The data Block Start

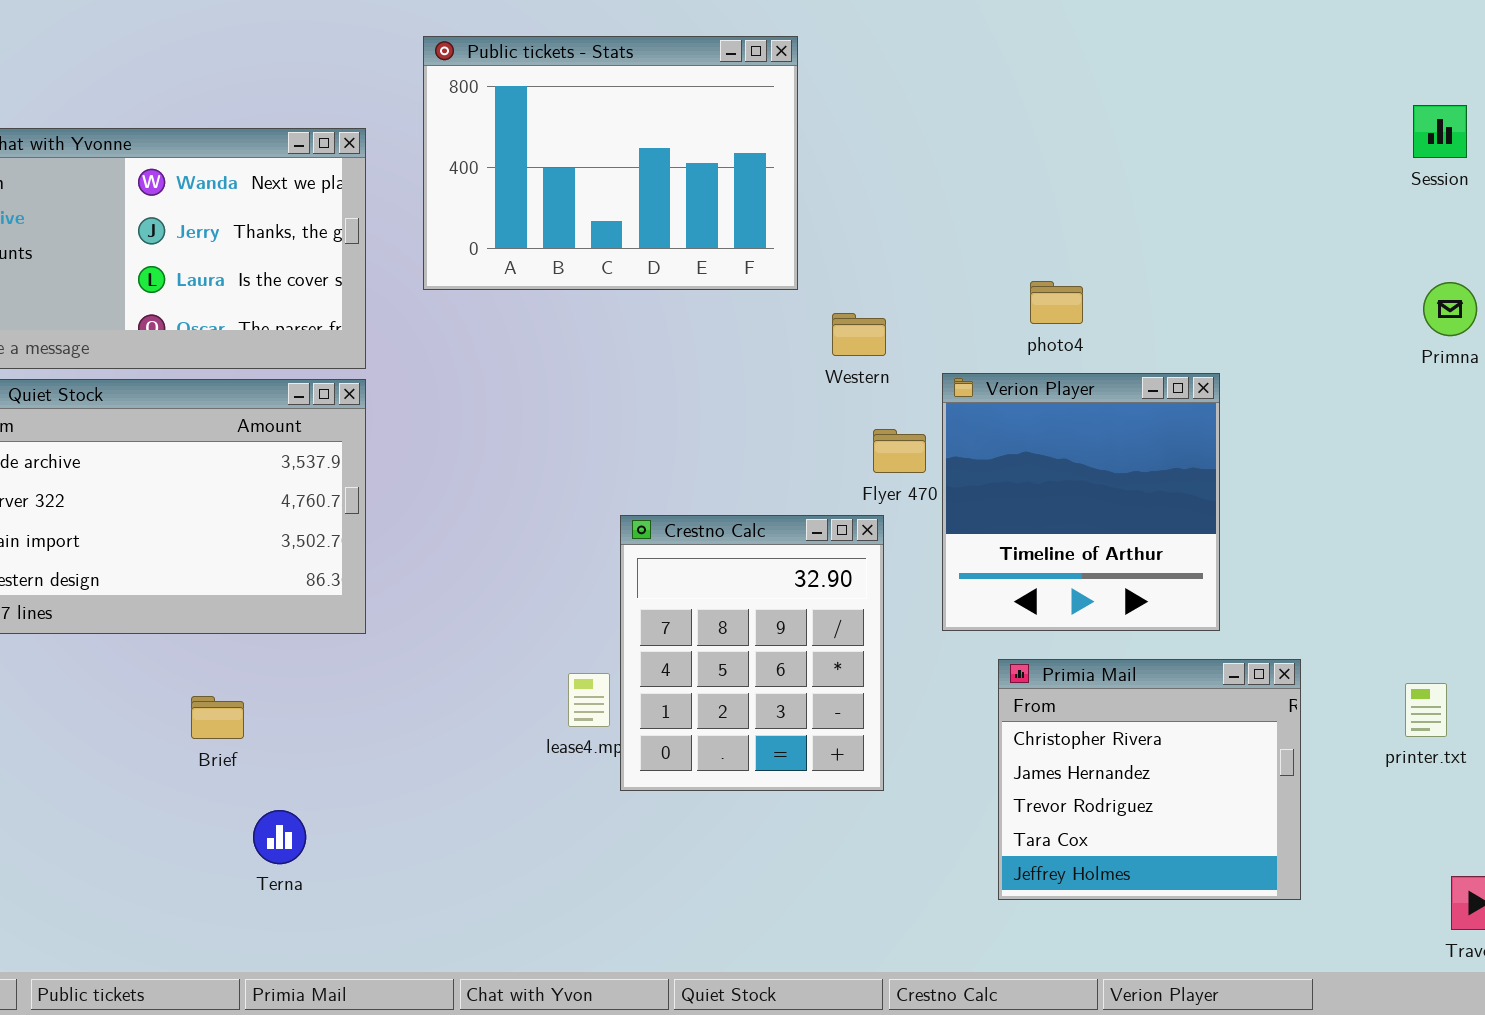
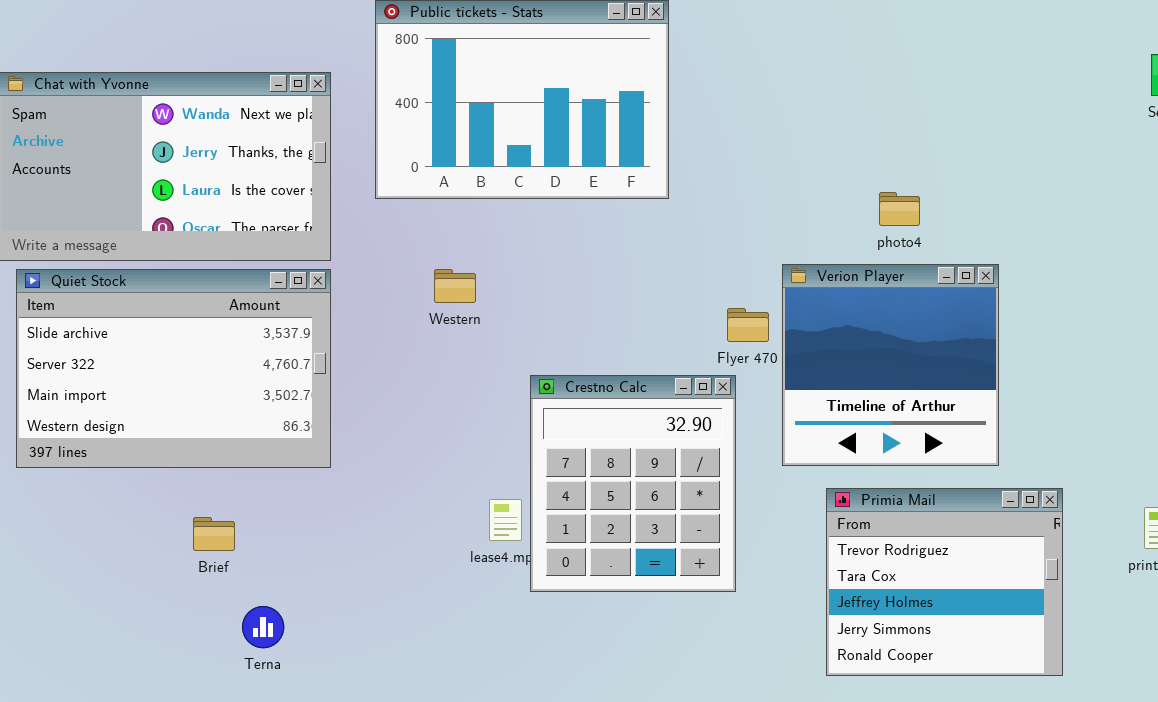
photo4: [1030,281,1083,324] -> [879,192,920,226], moved
Western: [832,313,886,356] -> [434,269,476,303], moved
Primia Mail: [998,659,1301,900] -> [826,488,1063,676], scrolled down 2 rows

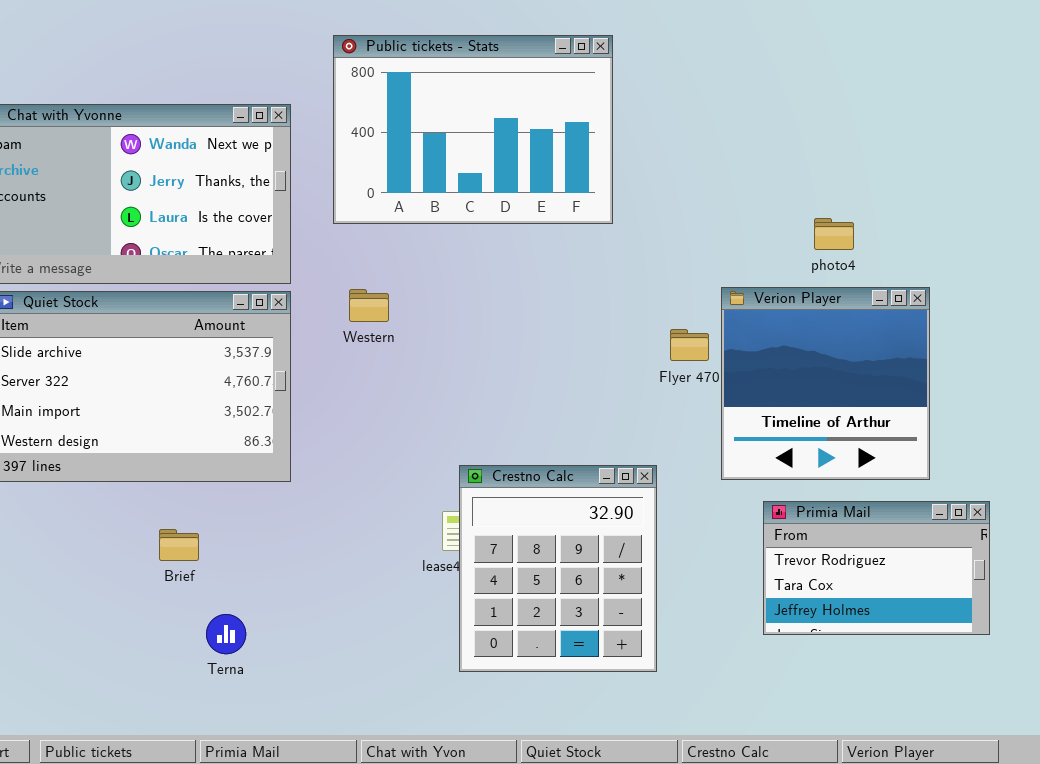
Western: [434,269,476,303] -> [349,289,389,322], moved
Crestno Calc: [530,375,736,592] -> [459,465,657,672], moved
Primia Mail: [826,488,1063,676] -> [763,501,990,635], resized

The data Block End

Each line, from the beginning of the listing to the line bearing "Western: [434,269,476,303] ->" inclusive, should be copied exactly; the pictures stay out.

photo4: [1030,281,1083,324] -> [879,192,920,226], moved
Western: [832,313,886,356] -> [434,269,476,303], moved
Primia Mail: [998,659,1301,900] -> [826,488,1063,676], scrolled down 2 rows

Western: [434,269,476,303] -> [349,289,389,322], moved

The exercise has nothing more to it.